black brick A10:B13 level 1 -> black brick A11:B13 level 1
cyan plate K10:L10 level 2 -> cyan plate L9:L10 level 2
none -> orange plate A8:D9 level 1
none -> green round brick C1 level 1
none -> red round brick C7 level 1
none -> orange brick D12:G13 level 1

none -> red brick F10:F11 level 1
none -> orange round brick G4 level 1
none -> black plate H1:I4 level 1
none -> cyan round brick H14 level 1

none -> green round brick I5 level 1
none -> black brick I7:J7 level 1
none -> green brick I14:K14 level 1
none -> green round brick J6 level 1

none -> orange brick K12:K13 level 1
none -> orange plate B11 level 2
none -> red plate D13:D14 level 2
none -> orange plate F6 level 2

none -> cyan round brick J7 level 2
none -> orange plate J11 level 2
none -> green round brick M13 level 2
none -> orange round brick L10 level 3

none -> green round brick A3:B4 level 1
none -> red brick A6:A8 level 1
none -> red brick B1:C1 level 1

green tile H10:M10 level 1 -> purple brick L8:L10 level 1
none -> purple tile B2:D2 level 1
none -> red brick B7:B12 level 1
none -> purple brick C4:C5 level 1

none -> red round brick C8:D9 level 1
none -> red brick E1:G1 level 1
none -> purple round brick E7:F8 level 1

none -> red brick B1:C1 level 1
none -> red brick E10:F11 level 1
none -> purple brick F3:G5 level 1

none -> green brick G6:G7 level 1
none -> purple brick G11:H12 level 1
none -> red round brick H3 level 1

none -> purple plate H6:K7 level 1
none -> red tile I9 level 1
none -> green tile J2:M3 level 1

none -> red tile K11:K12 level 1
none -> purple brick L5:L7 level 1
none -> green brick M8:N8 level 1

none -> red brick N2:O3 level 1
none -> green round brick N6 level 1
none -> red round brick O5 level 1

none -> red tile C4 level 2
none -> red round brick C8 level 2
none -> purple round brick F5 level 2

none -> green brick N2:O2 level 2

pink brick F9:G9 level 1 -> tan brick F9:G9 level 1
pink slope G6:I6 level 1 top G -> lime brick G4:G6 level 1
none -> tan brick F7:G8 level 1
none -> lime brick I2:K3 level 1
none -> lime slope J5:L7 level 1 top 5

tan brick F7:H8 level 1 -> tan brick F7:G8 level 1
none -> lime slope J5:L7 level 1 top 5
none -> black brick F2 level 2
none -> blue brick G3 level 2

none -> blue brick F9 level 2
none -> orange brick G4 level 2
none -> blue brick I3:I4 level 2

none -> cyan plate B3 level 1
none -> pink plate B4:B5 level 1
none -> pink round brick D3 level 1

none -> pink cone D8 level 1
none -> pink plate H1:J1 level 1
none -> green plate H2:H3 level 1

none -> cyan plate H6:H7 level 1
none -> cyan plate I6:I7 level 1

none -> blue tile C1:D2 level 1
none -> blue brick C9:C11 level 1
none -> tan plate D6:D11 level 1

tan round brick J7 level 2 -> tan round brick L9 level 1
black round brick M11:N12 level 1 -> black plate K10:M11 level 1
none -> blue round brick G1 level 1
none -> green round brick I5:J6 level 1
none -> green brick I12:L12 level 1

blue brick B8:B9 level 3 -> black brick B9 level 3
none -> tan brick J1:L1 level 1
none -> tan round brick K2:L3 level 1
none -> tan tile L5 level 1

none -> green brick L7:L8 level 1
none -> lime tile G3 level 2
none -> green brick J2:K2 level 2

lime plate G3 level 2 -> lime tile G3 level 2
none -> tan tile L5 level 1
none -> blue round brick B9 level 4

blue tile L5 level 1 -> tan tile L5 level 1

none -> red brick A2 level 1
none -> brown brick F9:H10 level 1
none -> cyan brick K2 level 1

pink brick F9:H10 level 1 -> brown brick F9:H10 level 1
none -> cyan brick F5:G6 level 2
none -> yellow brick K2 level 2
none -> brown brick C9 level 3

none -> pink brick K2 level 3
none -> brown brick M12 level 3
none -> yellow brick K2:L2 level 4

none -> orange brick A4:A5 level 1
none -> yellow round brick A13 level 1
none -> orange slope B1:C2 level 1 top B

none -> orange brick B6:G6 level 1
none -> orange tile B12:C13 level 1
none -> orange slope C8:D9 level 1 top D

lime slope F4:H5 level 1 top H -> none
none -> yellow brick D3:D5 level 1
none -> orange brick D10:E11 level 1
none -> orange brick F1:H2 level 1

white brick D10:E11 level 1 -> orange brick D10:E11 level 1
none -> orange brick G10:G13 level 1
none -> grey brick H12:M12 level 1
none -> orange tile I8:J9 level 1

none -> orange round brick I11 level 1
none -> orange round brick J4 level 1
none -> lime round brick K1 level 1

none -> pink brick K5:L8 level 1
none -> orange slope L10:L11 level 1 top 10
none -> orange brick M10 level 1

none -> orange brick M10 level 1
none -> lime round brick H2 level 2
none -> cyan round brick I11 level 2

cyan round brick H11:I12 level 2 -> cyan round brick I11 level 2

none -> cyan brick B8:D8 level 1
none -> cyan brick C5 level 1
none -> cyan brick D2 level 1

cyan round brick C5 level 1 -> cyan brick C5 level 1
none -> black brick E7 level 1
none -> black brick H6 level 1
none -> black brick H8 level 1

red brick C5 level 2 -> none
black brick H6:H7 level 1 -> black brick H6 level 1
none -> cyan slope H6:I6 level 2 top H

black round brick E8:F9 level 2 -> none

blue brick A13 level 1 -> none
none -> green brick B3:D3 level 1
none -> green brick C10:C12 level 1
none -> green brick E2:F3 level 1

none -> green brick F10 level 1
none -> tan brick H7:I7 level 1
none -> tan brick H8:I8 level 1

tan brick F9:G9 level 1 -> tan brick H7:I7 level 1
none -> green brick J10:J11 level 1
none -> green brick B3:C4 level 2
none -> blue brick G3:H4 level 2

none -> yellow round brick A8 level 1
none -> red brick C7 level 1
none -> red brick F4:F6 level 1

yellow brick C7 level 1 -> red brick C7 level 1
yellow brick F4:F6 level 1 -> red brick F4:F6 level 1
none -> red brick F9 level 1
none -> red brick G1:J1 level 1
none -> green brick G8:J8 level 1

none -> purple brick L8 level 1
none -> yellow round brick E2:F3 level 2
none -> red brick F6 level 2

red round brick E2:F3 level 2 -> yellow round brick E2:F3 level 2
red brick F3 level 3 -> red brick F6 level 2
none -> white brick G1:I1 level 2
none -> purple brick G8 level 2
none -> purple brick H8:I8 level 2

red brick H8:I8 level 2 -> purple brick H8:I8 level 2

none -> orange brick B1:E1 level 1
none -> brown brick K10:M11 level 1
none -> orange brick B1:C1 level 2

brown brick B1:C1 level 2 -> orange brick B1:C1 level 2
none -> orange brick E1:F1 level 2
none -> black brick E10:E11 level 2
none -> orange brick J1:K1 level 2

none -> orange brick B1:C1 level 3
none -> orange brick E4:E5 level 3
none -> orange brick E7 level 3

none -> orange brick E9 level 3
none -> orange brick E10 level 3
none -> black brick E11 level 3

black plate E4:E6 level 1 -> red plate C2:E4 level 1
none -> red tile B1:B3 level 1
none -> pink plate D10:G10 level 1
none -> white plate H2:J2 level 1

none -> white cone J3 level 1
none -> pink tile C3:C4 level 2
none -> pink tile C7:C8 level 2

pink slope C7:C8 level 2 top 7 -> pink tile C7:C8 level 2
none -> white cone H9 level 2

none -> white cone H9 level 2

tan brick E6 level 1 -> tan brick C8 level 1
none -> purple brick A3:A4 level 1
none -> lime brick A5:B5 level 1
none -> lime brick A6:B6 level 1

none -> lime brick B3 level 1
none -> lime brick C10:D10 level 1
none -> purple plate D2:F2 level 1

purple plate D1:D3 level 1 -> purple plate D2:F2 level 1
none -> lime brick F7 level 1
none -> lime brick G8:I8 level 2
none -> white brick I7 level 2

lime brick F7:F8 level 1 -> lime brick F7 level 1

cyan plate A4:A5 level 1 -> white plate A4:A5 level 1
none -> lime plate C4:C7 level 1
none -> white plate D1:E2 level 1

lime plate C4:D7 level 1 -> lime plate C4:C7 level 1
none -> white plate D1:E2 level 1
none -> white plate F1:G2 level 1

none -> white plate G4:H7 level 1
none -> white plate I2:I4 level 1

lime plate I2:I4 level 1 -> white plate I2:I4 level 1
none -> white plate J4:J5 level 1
■ ■ ■ ■
About this task: Write out word for word only the lines from the start of the entries down to the line with "none -> green round brick A3:B4 level 1", please, including both ends.

Expected output:
black brick A10:B13 level 1 -> black brick A11:B13 level 1
cyan plate K10:L10 level 2 -> cyan plate L9:L10 level 2
none -> orange plate A8:D9 level 1
none -> green round brick C1 level 1
none -> red round brick C7 level 1
none -> orange brick D12:G13 level 1

none -> red brick F10:F11 level 1
none -> orange round brick G4 level 1
none -> black plate H1:I4 level 1
none -> cyan round brick H14 level 1

none -> green round brick I5 level 1
none -> black brick I7:J7 level 1
none -> green brick I14:K14 level 1
none -> green round brick J6 level 1

none -> orange brick K12:K13 level 1
none -> orange plate B11 level 2
none -> red plate D13:D14 level 2
none -> orange plate F6 level 2

none -> cyan round brick J7 level 2
none -> orange plate J11 level 2
none -> green round brick M13 level 2
none -> orange round brick L10 level 3

none -> green round brick A3:B4 level 1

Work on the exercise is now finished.